**Assignment:**
All lines from the one containing "white brick D3:F3" through the final line of the material below must appear exactly as they are, with nothing else.

**Data provided:**

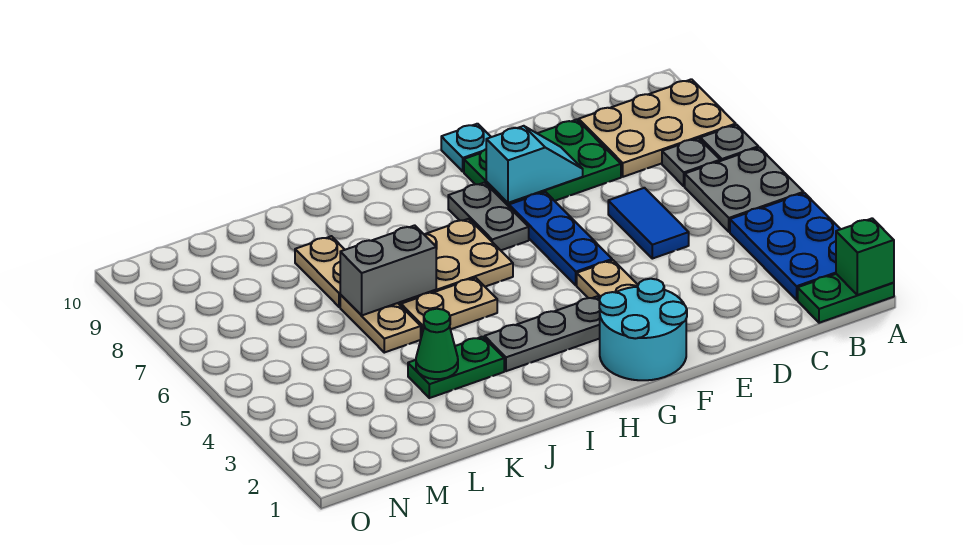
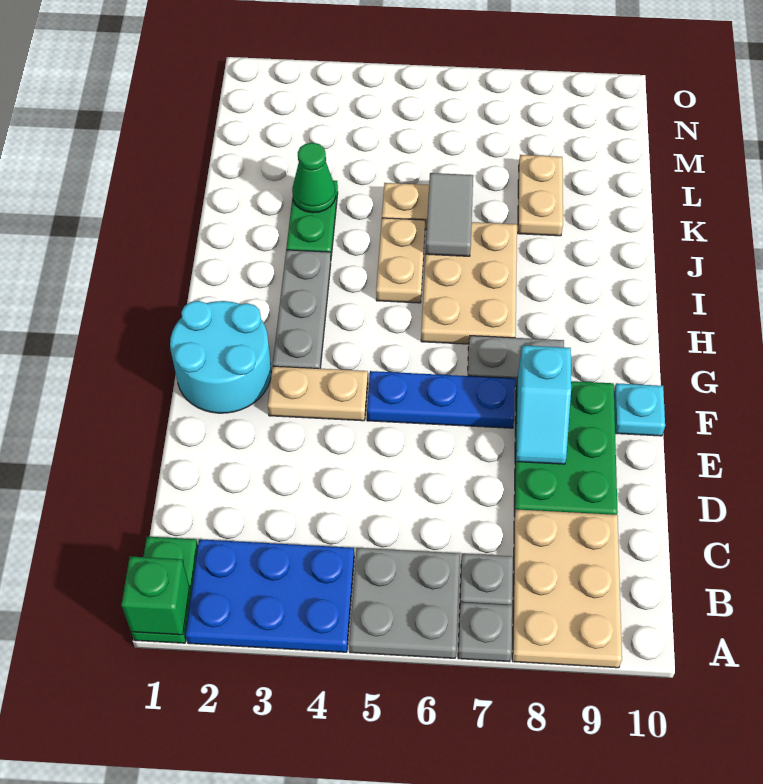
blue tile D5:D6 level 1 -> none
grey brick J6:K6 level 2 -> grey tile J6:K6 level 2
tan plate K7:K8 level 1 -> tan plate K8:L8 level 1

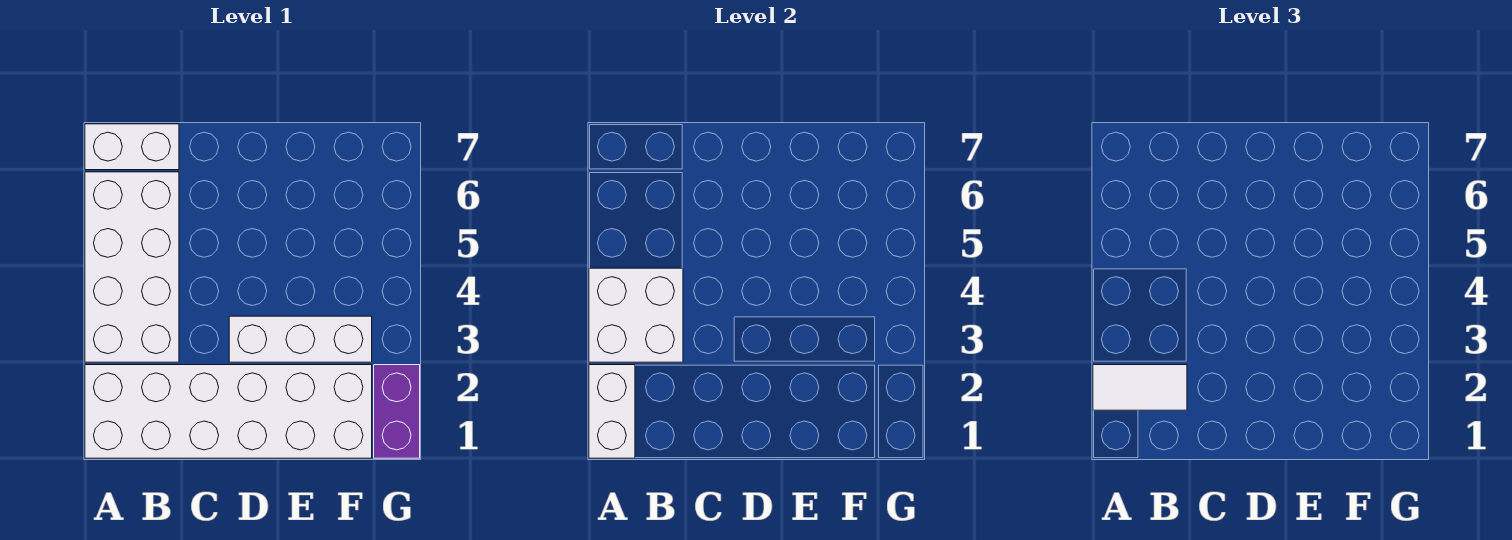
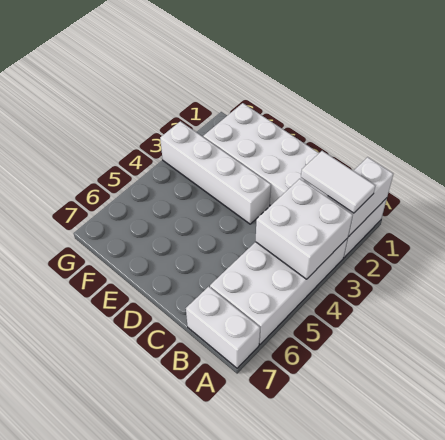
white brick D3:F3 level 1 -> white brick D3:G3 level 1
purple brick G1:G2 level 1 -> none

**Result:**
white brick D3:F3 level 1 -> white brick D3:G3 level 1
purple brick G1:G2 level 1 -> none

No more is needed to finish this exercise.